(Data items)
==*==

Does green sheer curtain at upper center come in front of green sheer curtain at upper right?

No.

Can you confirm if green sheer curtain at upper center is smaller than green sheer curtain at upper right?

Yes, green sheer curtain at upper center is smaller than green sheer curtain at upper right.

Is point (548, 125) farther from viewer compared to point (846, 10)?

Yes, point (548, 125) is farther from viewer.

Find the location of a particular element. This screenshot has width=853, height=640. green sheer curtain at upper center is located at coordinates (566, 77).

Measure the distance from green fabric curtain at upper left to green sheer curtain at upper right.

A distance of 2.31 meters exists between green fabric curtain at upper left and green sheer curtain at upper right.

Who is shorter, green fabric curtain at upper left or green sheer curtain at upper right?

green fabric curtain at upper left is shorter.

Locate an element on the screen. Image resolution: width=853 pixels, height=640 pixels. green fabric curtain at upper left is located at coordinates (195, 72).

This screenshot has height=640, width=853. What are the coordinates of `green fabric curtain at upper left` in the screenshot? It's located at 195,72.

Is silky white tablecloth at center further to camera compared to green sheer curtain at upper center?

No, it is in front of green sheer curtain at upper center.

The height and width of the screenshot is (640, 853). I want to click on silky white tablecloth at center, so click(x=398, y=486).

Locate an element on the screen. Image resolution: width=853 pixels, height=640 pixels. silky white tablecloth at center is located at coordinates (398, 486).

==*==

**Exercise**.
Please rewrite the items above as a Markdown table with two columns, Row and Line. Put each nonblank line in its own numbered row and leave out the blank lines.

**Reply**.
| Row | Line |
|---|---|
| 1 | Does green sheer curtain at upper center come in front of green sheer curtain at upper right? |
| 2 | No. |
| 3 | Can you confirm if green sheer curtain at upper center is smaller than green sheer curtain at upper right? |
| 4 | Yes, green sheer curtain at upper center is smaller than green sheer curtain at upper right. |
| 5 | Is point (548, 125) farther from viewer compared to point (846, 10)? |
| 6 | Yes, point (548, 125) is farther from viewer. |
| 7 | Find the location of a particular element. This screenshot has width=853, height=640. green sheer curtain at upper center is located at coordinates (566, 77). |
| 8 | Measure the distance from green fabric curtain at upper left to green sheer curtain at upper right. |
| 9 | A distance of 2.31 meters exists between green fabric curtain at upper left and green sheer curtain at upper right. |
| 10 | Who is shorter, green fabric curtain at upper left or green sheer curtain at upper right? |
| 11 | green fabric curtain at upper left is shorter. |
| 12 | Locate an element on the screen. Image resolution: width=853 pixels, height=640 pixels. green fabric curtain at upper left is located at coordinates (195, 72). |
| 13 | This screenshot has height=640, width=853. What are the coordinates of `green fabric curtain at upper left` in the screenshot? It's located at 195,72. |
| 14 | Is silky white tablecloth at center further to camera compared to green sheer curtain at upper center? |
| 15 | No, it is in front of green sheer curtain at upper center. |
| 16 | The height and width of the screenshot is (640, 853). I want to click on silky white tablecloth at center, so click(x=398, y=486). |
| 17 | Locate an element on the screen. Image resolution: width=853 pixels, height=640 pixels. silky white tablecloth at center is located at coordinates (398, 486). |